TASK DIRECTIONS:
Which lines of the records contain the word "ORANGE"? Copy each one.

Dataset records
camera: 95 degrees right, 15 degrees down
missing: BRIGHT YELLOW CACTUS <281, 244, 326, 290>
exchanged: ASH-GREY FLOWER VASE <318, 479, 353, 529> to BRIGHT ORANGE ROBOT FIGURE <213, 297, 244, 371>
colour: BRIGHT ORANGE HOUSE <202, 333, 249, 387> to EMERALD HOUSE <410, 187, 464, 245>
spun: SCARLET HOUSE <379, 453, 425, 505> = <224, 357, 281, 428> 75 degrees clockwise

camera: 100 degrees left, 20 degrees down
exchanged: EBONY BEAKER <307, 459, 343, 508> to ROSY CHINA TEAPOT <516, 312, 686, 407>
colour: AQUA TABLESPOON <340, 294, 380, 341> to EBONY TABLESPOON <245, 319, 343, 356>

==

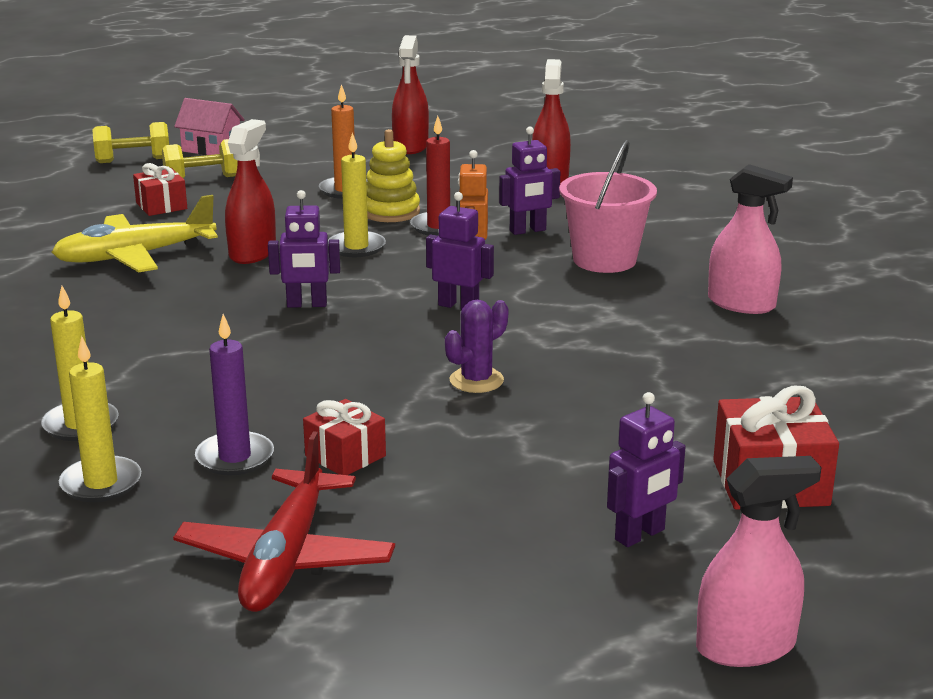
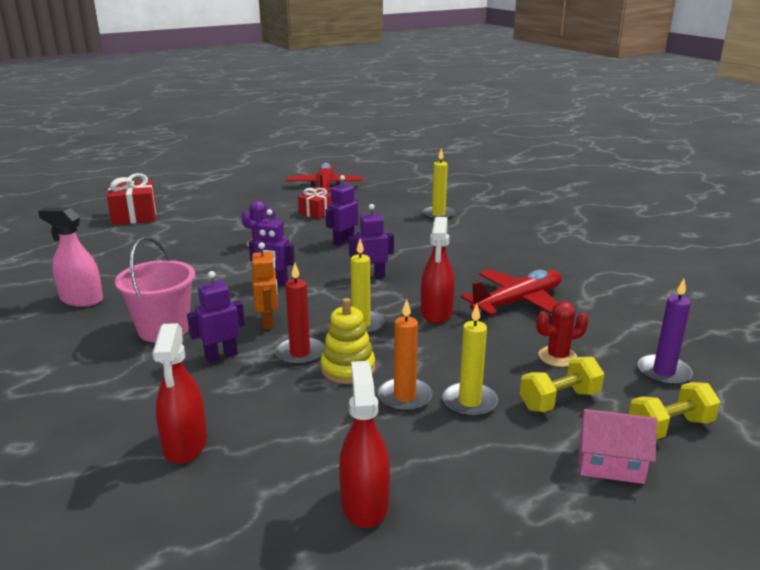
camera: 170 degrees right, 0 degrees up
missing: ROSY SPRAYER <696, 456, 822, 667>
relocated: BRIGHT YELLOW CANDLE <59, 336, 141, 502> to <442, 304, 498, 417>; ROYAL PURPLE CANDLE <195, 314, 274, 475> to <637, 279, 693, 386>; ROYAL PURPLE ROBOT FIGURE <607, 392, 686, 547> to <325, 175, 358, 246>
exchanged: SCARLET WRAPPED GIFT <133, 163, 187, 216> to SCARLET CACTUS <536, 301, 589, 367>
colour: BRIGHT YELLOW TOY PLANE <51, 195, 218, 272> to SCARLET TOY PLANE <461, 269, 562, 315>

RESPONSE TO THE EXERCISE:
exchanged: ASH-GREY FLOWER VASE <318, 479, 353, 529> to BRIGHT ORANGE ROBOT FIGURE <213, 297, 244, 371>
colour: BRIGHT ORANGE HOUSE <202, 333, 249, 387> to EMERALD HOUSE <410, 187, 464, 245>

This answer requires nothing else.